(Recorded data)

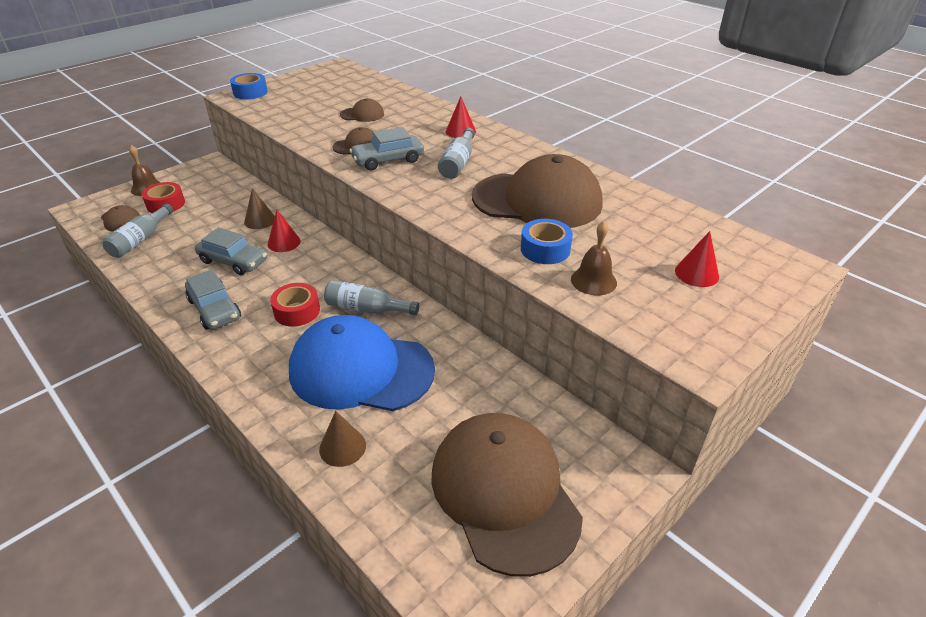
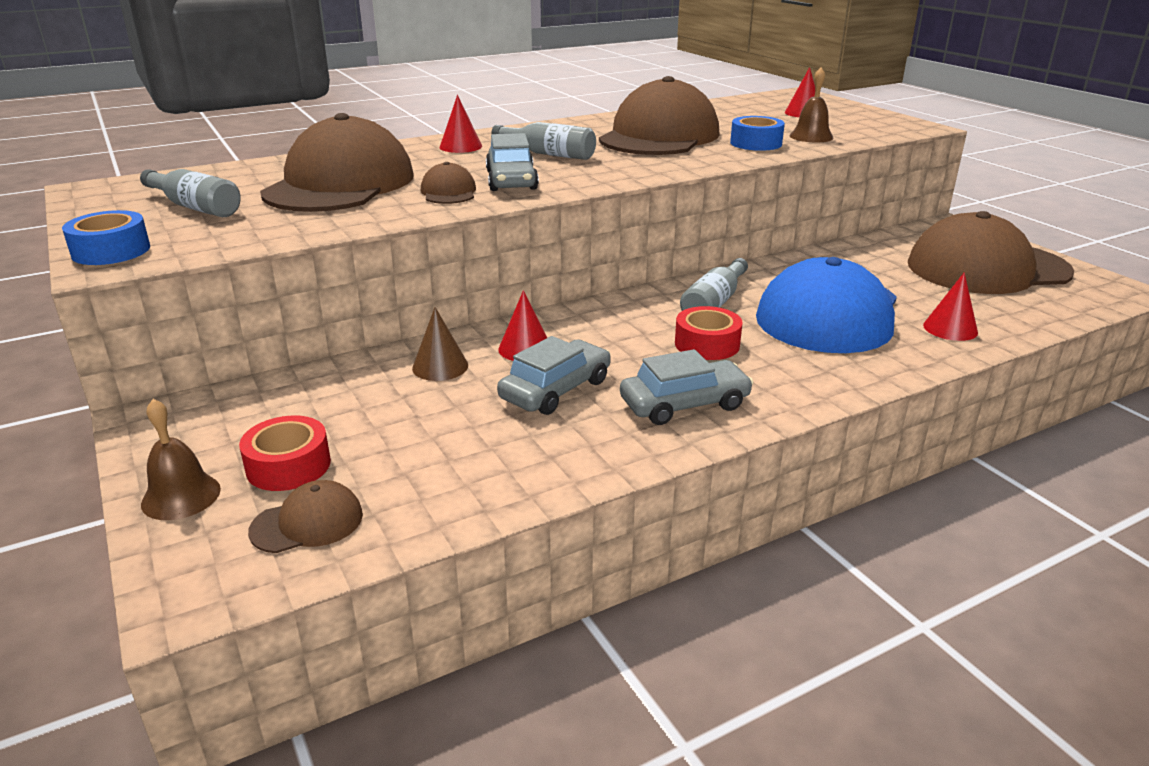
camera: 75 degrees left, 10 degrees down
grey bottle [102,204,173,258] -> grey bottle moved to [140,169,241,217]
brown cone [319,411,366,467] -> red cone [923,272,978,341]
brown cap [340,99,384,122] -> brown cap [260,113,414,212], size x2.37

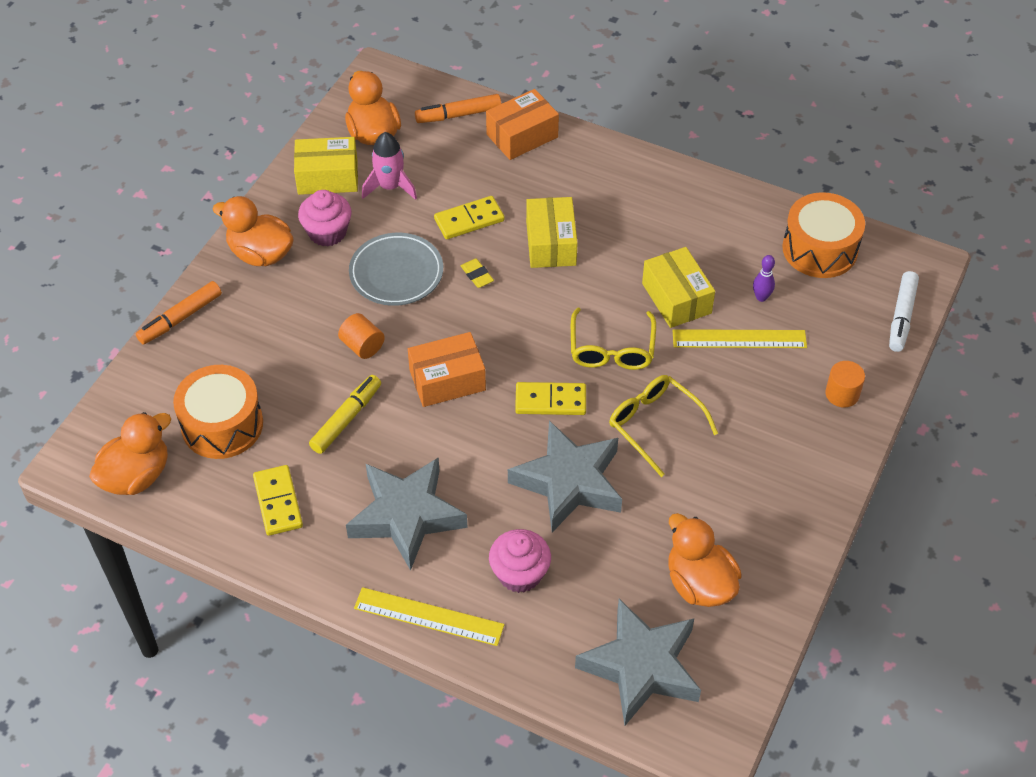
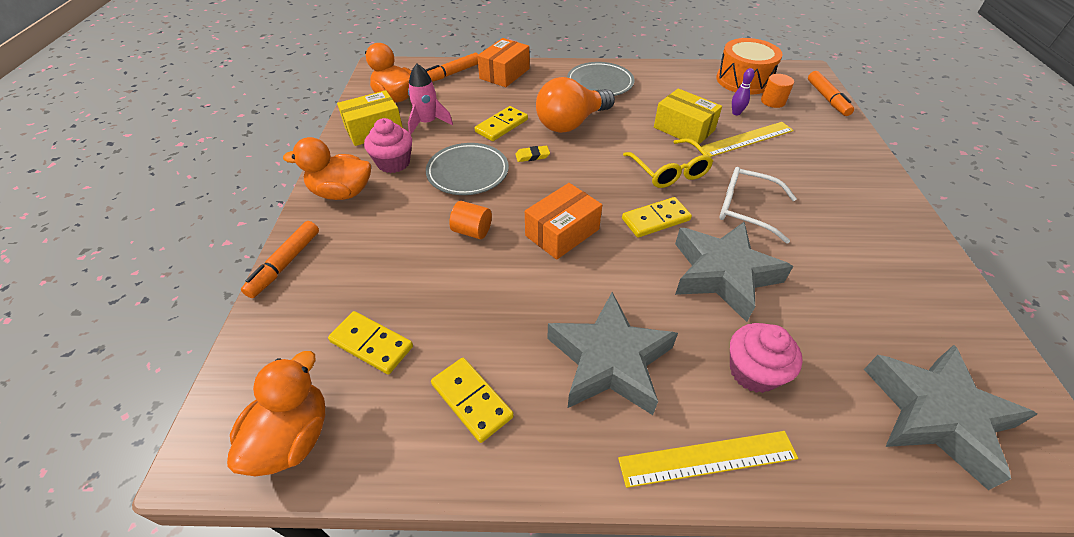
camera: 25 degrees left, 5 degrees down
orange drum [173,365,263,459] -> yellow domino [328,311,413,374]
yellow marker [309,375,381,454] -> none
yellow eraser [461,259,494,288] -> yellow eraser turned 45 degrees counterclockwise [515,145,550,162]
yellow box [526,197,578,268] -> orange light bulb [536,77,615,133]
yellow glasses [609,375,718,477] -> white glasses [719,167,797,243]
orange duck [668,513,742,607] -> none
orange cylinder [825,361,865,408] -> orange cylinder moved to [761,74,794,108]
white marker [889,271,919,352] -> orange marker [808,71,854,116]
none -> grey plate [567,62,635,96]

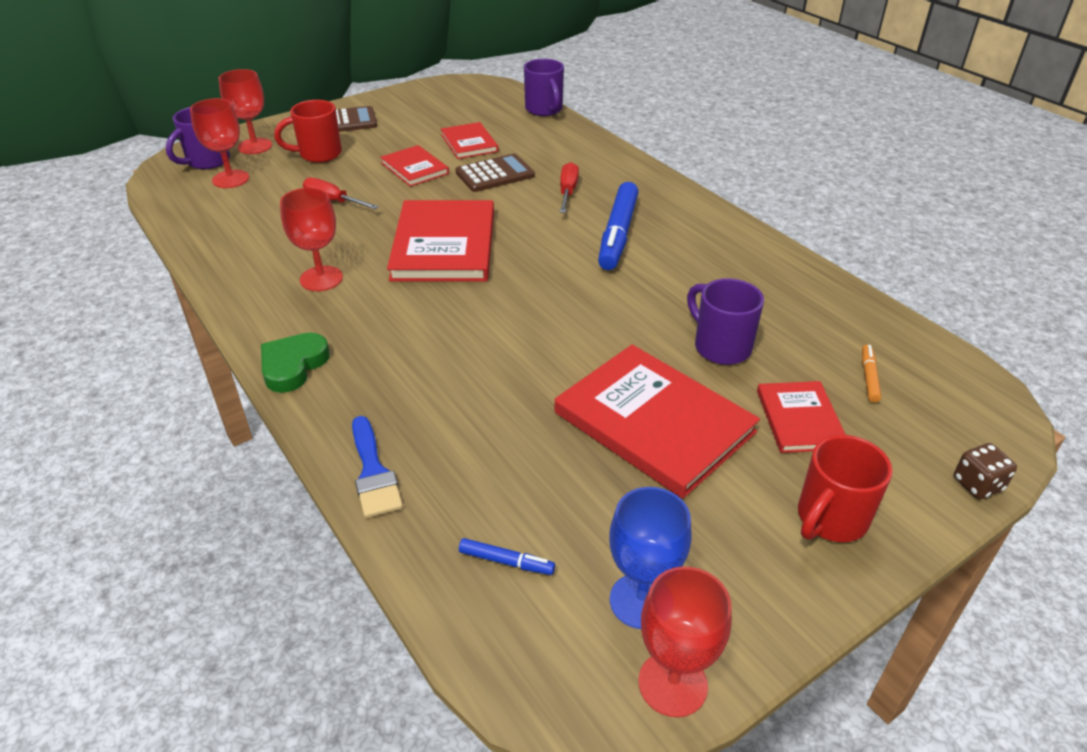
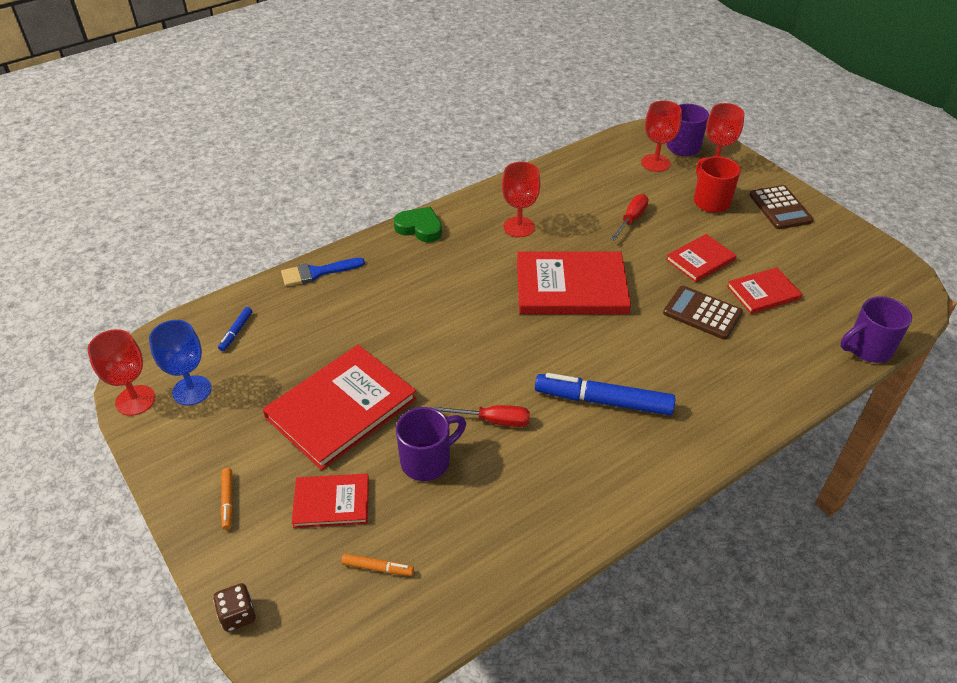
camera: 90 degrees right, 5 degrees up
brown calculator [455,154,535,192] -> brown calculator turned 150 degrees clockwise [663,286,743,340]
red screwdriver [560,162,579,213] -> red screwdriver moved to [434,405,530,427]
red mug [798,435,893,542] -> orange marker [221,468,233,530]

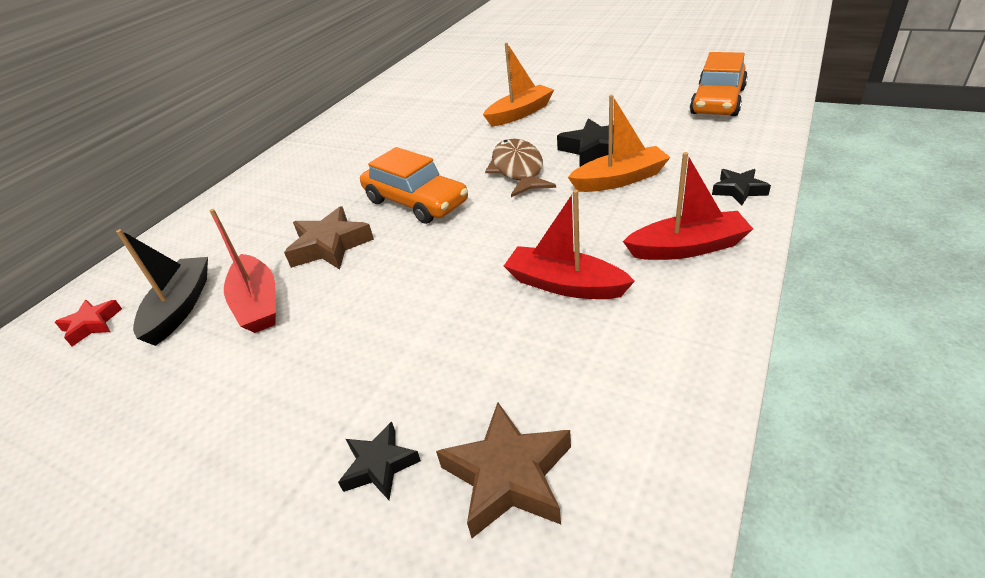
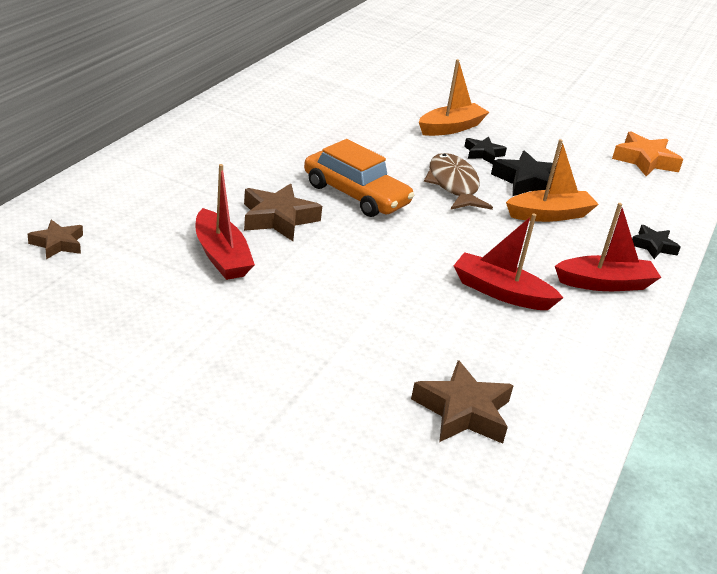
camera: 10 degrees left, 5 degrees down
red star [55,300,122,346] -> brown star [28,220,83,259]
black boat [116,229,208,346] -> none
black star [338,421,421,500] -> black star moved to [464,137,507,164]
orange car [690,52,748,116] -> orange star [612,131,683,176]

→ **Exercise requirements**
Across the entries above, find the lines with the string "turned" and copy them.

→ **Worked solution**
yellow eraser [461,259,494,288] -> yellow eraser turned 45 degrees counterclockwise [515,145,550,162]
brown calculator [455,154,535,192] -> brown calculator turned 150 degrees clockwise [663,286,743,340]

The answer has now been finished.